Stored items
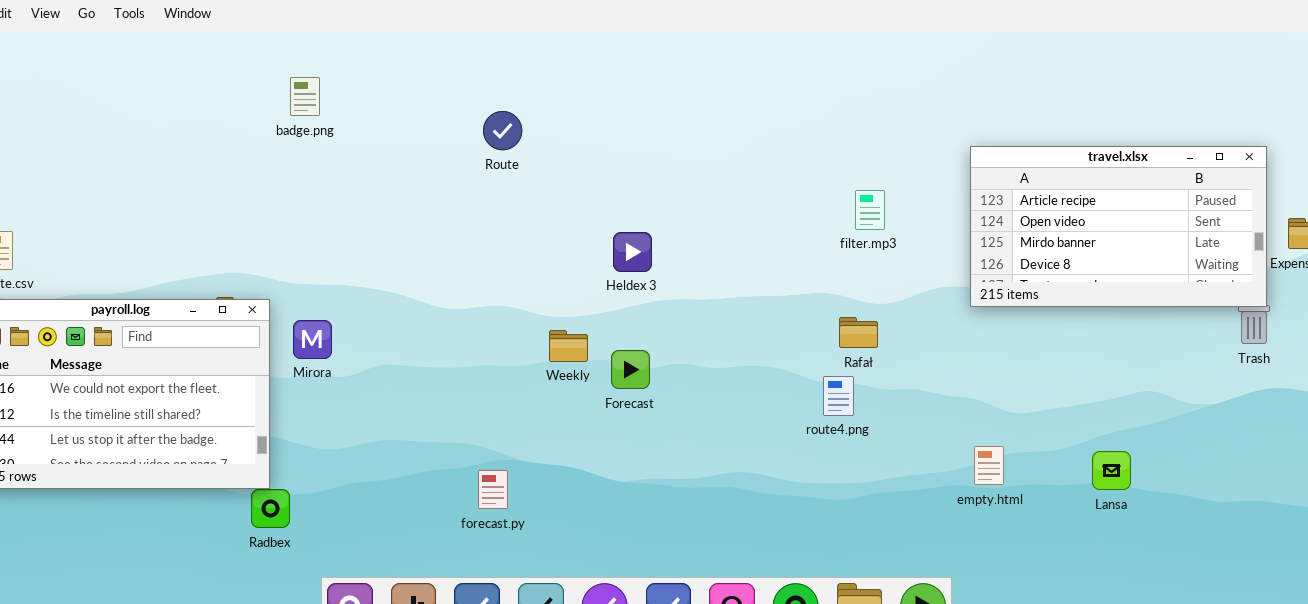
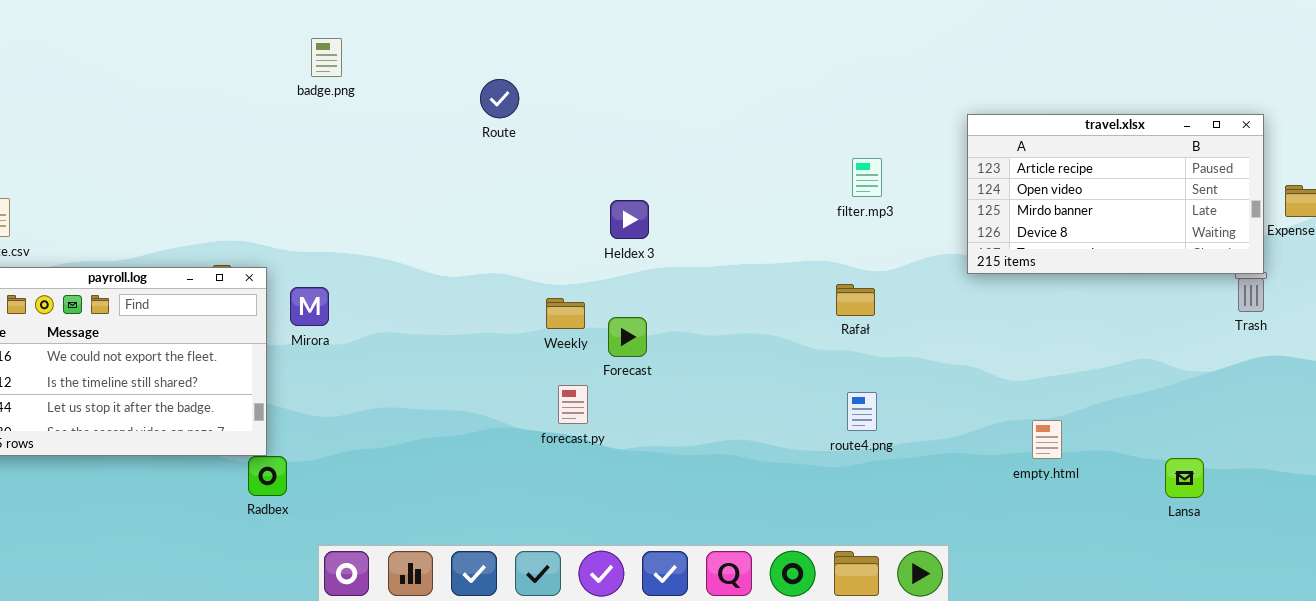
badge.png: [290,77,320,116] -> [311,38,342,77], moved
route4.png: [823,376,854,416] -> [847,392,877,431], moved
empty.html: [974,446,1004,485] -> [1032,420,1062,459], moved
Lansa: [1092,451,1131,490] -> [1165,458,1204,498], moved
forecast.py: [478,470,508,509] -> [558,385,588,424], moved

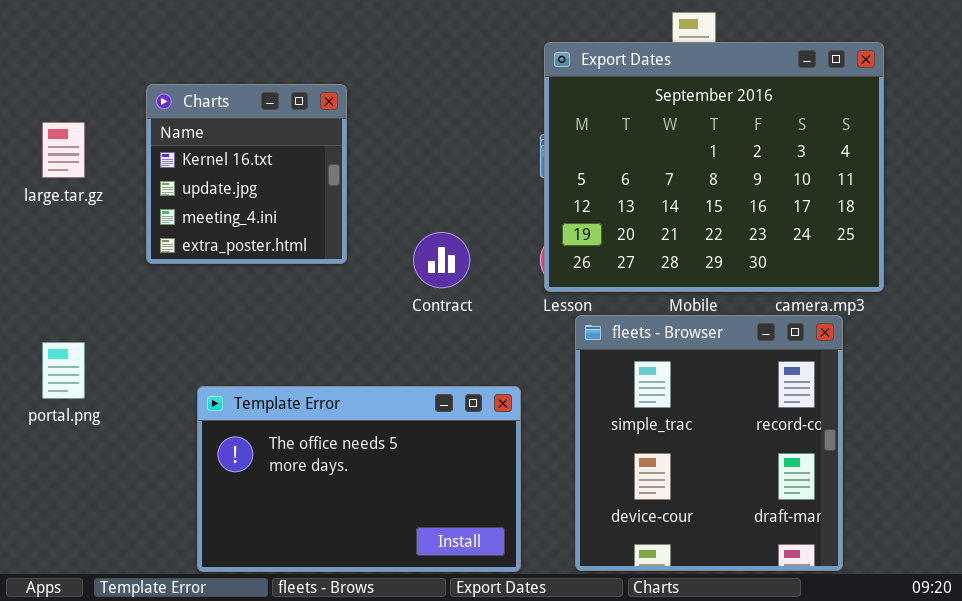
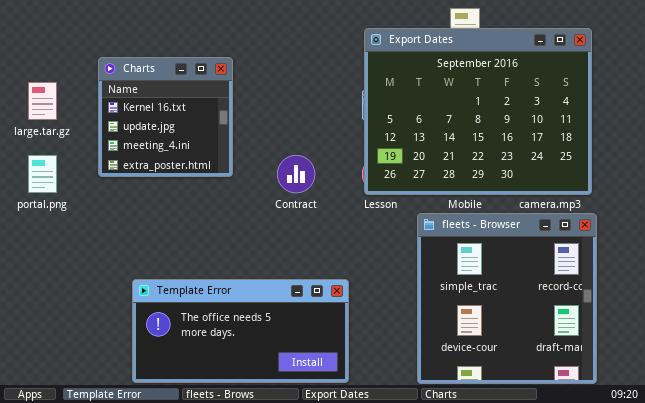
fleets - Browser: [575,315,843,571] -> [417,213,597,384], moved
portal.png: [42,342,85,399] -> [28,155,57,193], moved
Template Error: [197,386,521,572] -> [132,279,349,383], resized

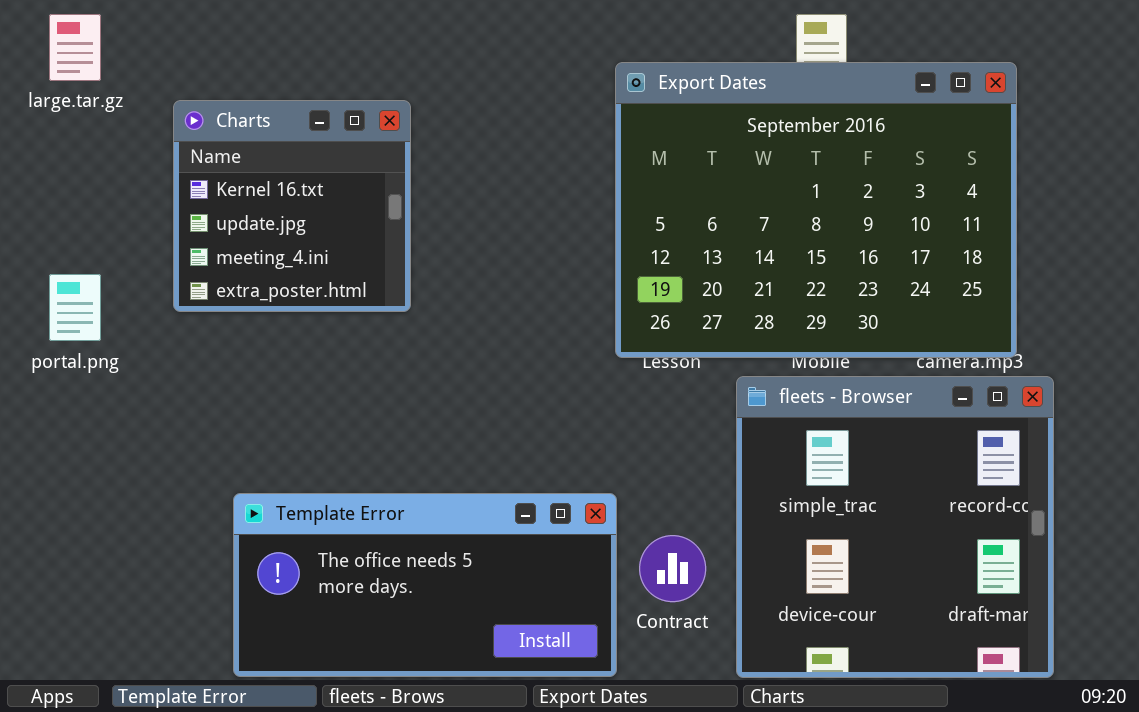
Export Dates: [364,28,592,195] -> [615,62,1017,358], moved
large.tar.gz: [28,82,57,120] -> [49,14,101,81], moved
Contract: [277,155,315,193] -> [639,535,706,602], moved

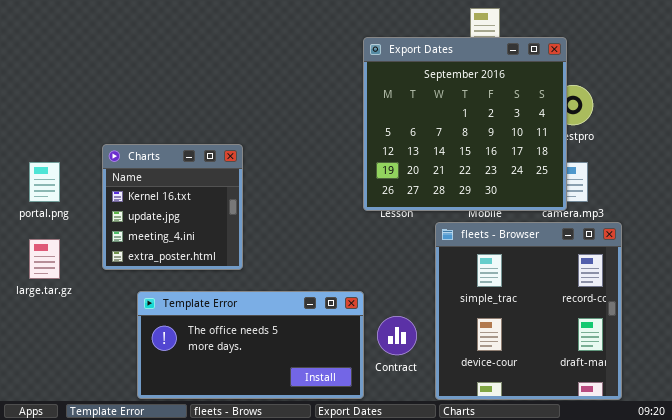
large.tar.gz: [49,14,101,81] -> [29,239,60,279], moved
Export Dates: [615,62,1017,358] -> [363,37,567,211], resized
Charts: [173,100,411,312] -> [102,144,243,270], moved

TASK DESCRIPTION
With the images left out, set down every entry exactly.

FINISHED EXERCISE
badge.png: [290,77,320,116] -> [311,38,342,77], moved
route4.png: [823,376,854,416] -> [847,392,877,431], moved
empty.html: [974,446,1004,485] -> [1032,420,1062,459], moved
Lansa: [1092,451,1131,490] -> [1165,458,1204,498], moved
forecast.py: [478,470,508,509] -> [558,385,588,424], moved

fleets - Browser: [575,315,843,571] -> [417,213,597,384], moved
portal.png: [42,342,85,399] -> [28,155,57,193], moved
Template Error: [197,386,521,572] -> [132,279,349,383], resized

Export Dates: [364,28,592,195] -> [615,62,1017,358], moved
large.tar.gz: [28,82,57,120] -> [49,14,101,81], moved
Contract: [277,155,315,193] -> [639,535,706,602], moved

large.tar.gz: [49,14,101,81] -> [29,239,60,279], moved
Export Dates: [615,62,1017,358] -> [363,37,567,211], resized
Charts: [173,100,411,312] -> [102,144,243,270], moved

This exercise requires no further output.